▸ Dataset entries:
>>>
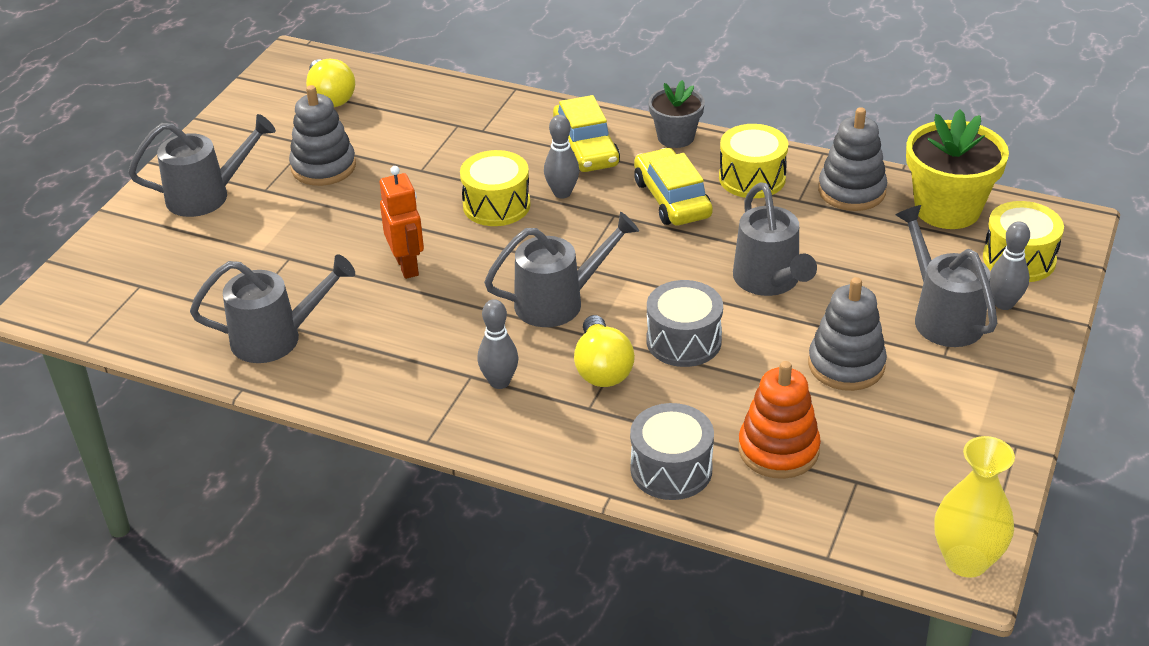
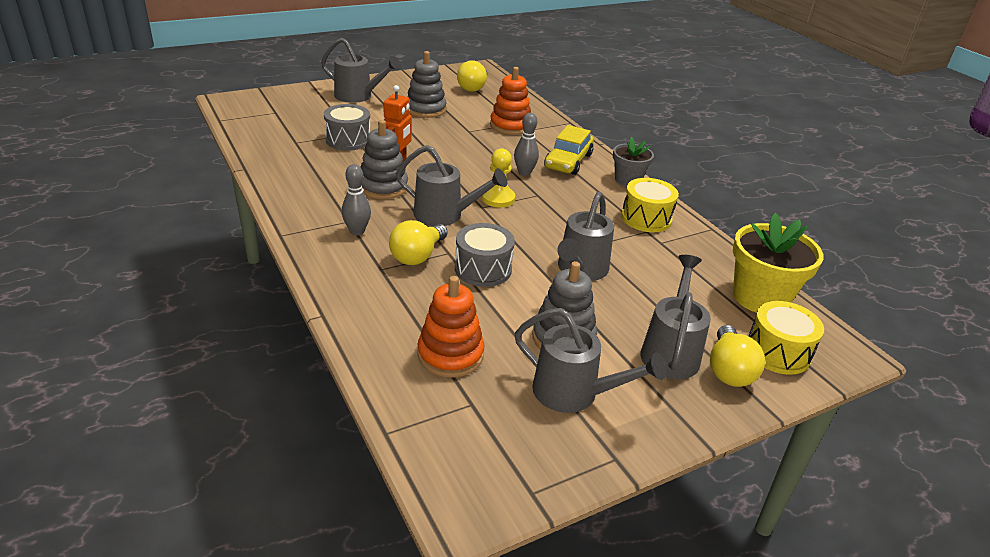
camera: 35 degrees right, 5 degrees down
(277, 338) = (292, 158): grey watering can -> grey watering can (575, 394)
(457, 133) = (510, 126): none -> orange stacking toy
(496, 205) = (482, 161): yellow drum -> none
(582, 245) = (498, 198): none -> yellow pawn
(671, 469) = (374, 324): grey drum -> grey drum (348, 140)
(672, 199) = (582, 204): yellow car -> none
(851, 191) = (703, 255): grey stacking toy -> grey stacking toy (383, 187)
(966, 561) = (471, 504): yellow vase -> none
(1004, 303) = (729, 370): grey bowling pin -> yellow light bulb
<<<
▸ Task requirements: Please reproduce every entry above exactly, but leave out the pictures.

▸ Your response:
camera: 35 degrees right, 5 degrees down
(277, 338) = (292, 158): grey watering can -> grey watering can (575, 394)
(457, 133) = (510, 126): none -> orange stacking toy
(496, 205) = (482, 161): yellow drum -> none
(582, 245) = (498, 198): none -> yellow pawn
(671, 469) = (374, 324): grey drum -> grey drum (348, 140)
(672, 199) = (582, 204): yellow car -> none
(851, 191) = (703, 255): grey stacking toy -> grey stacking toy (383, 187)
(966, 561) = (471, 504): yellow vase -> none
(1004, 303) = (729, 370): grey bowling pin -> yellow light bulb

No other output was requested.